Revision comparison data
+ + + + + + +
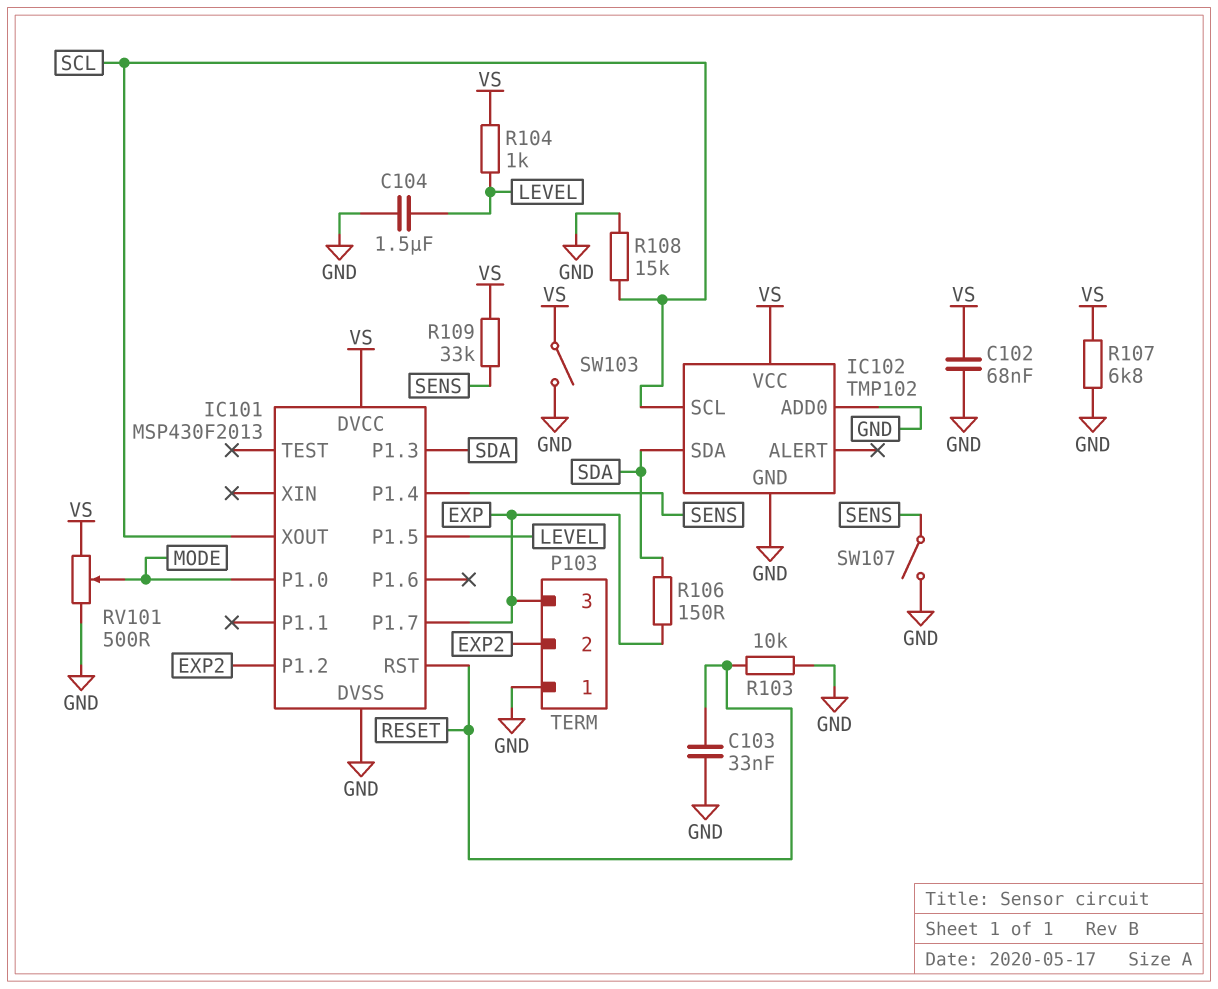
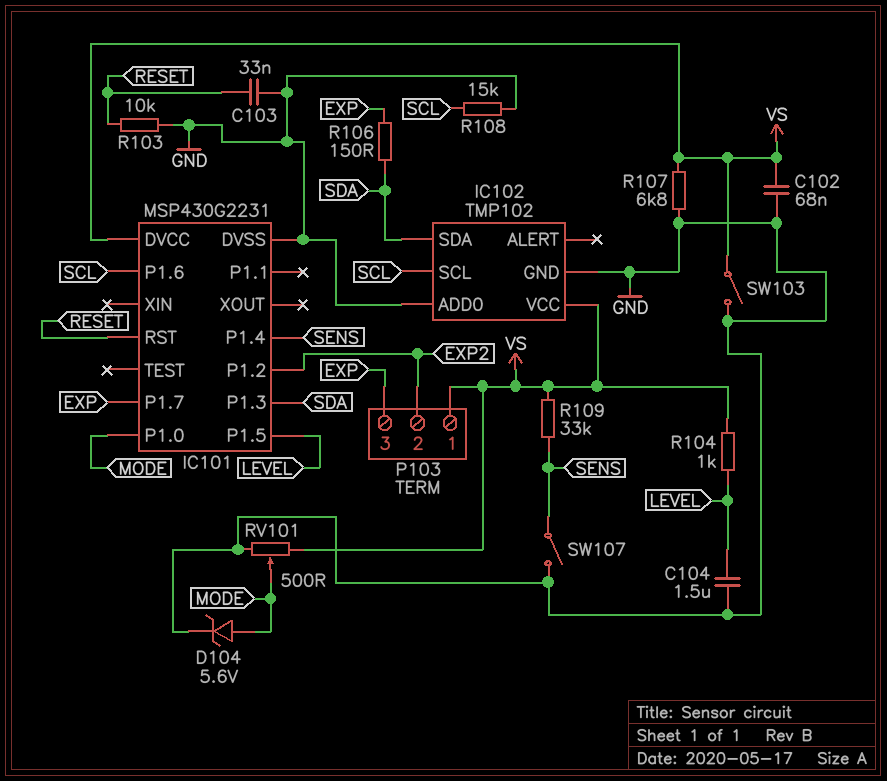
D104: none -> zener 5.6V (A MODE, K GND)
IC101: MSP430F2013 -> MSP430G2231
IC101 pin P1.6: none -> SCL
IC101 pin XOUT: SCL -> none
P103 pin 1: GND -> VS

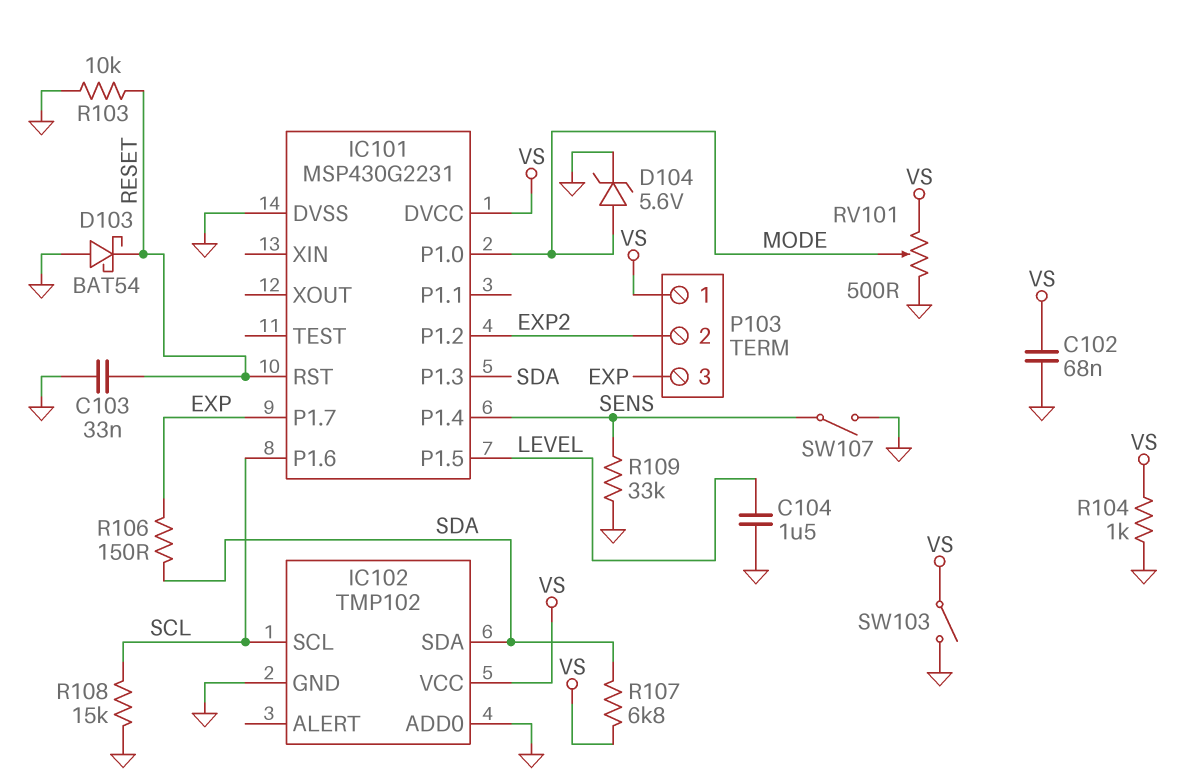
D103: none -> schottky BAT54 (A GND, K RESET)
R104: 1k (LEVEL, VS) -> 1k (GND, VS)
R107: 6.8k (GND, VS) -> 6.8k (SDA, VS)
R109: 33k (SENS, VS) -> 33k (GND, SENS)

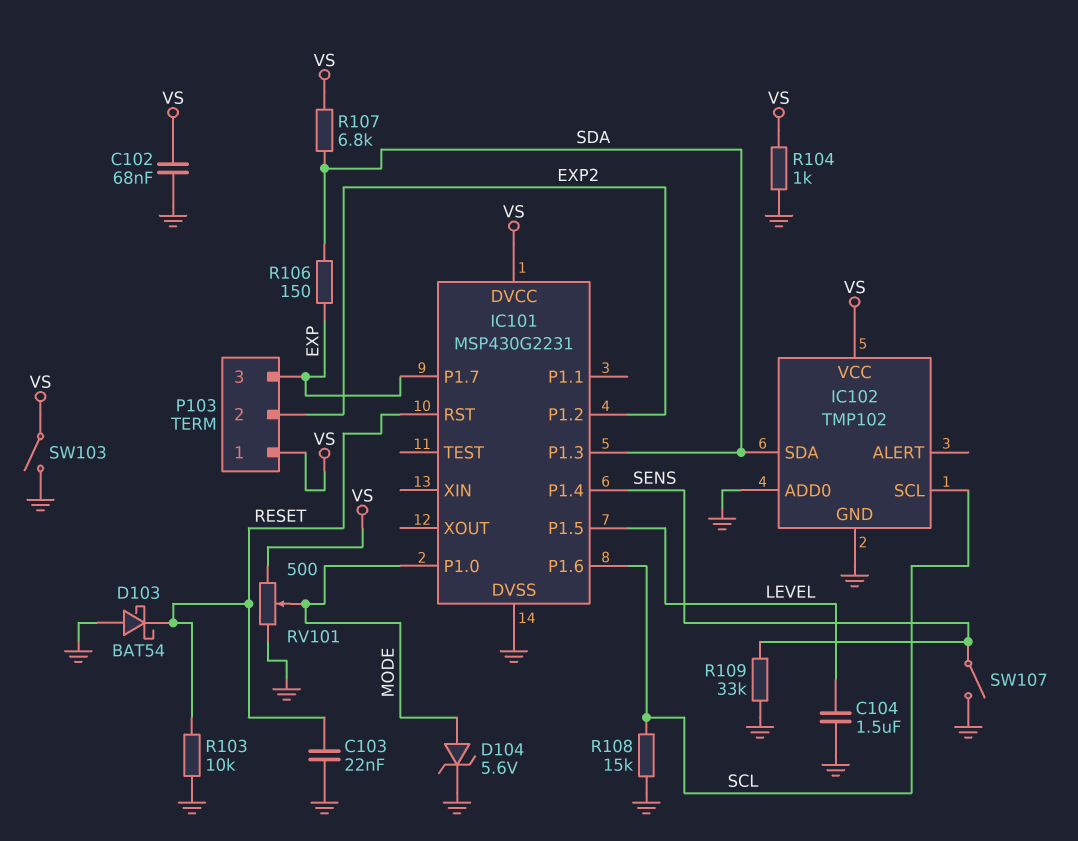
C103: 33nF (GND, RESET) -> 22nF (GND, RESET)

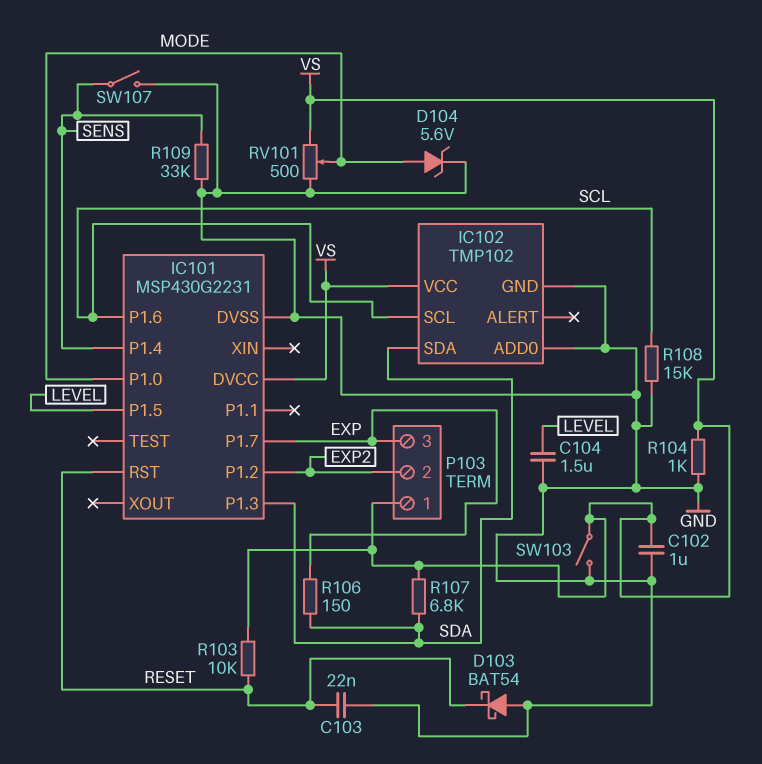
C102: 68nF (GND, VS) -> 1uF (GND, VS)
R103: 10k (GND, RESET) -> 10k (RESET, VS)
+ + + + + + +
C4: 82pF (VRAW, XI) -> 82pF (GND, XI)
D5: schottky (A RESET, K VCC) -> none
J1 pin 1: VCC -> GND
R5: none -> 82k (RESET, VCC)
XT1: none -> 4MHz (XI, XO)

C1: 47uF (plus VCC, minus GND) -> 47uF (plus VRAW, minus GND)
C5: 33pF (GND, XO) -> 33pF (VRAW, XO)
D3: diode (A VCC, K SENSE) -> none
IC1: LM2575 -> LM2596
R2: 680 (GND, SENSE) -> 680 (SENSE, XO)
+ + + + + + +
EXERCISE: In the records above, collect each line with "none".

THE ANSWER:
D104: none -> zener 5.6V (A MODE, K GND)
IC101 pin P1.6: none -> SCL
IC101 pin XOUT: SCL -> none
D103: none -> schottky BAT54 (A GND, K RESET)
D5: schottky (A RESET, K VCC) -> none
R5: none -> 82k (RESET, VCC)
XT1: none -> 4MHz (XI, XO)
D3: diode (A VCC, K SENSE) -> none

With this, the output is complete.